Directions: All lines from the one with "(560, 286) = (253, 269): turquoise" onward, through the last line of the records below, are to be retyped word for word.

Extracted records:
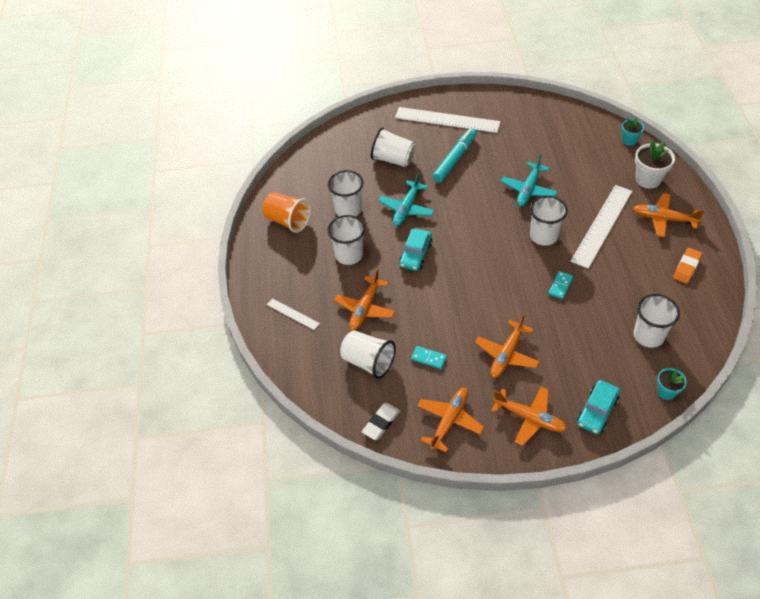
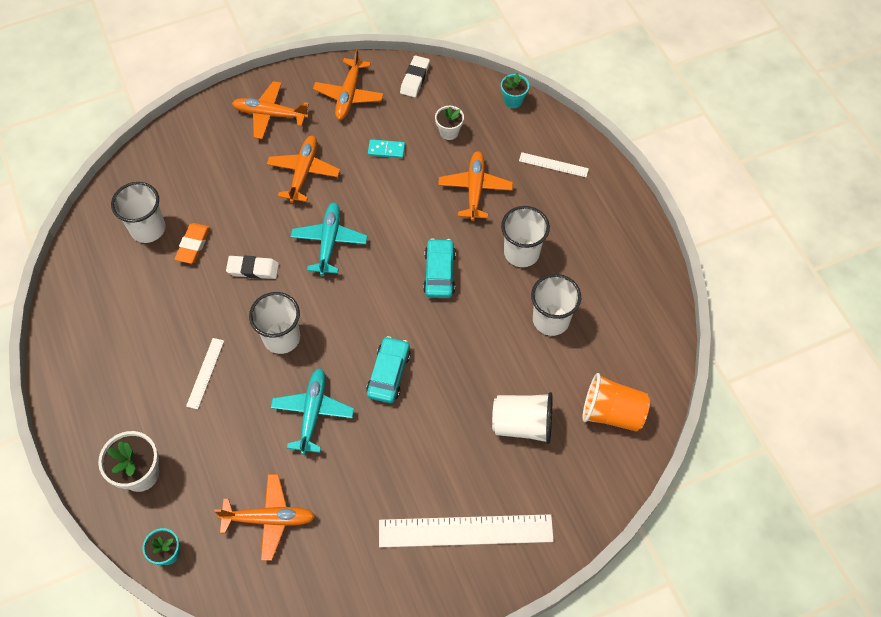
camera: 160 degrees right, 10 degrees up
(288, 221) = (621, 284): orange cup -> orange cup (612, 412)
(368, 362) = (449, 132): white cup -> white flower pot
(406, 208) = (473, 340): turquoise plane -> turquoise plane (329, 242)
(455, 159) = (431, 447): turquoise marker -> none
(560, 286) = (253, 269): turquoise domino -> white eraser
(597, 411) = (203, 136): turquoise car -> turquoise car (389, 373)
(602, 225) = (205, 373): white ruler -> white ruler, size x0.48
(663, 219) = (121, 403): orange plane -> orange plane (269, 519)
(666, 392) = (131, 170): turquoise flower pot -> turquoise flower pot (513, 100)
(686, 267) = (96, 331): orange eraser -> orange eraser (193, 245)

Result of this task:
(560, 286) = (253, 269): turquoise domino -> white eraser
(597, 411) = (203, 136): turquoise car -> turquoise car (389, 373)
(602, 225) = (205, 373): white ruler -> white ruler, size x0.48
(663, 219) = (121, 403): orange plane -> orange plane (269, 519)
(666, 392) = (131, 170): turquoise flower pot -> turquoise flower pot (513, 100)
(686, 267) = (96, 331): orange eraser -> orange eraser (193, 245)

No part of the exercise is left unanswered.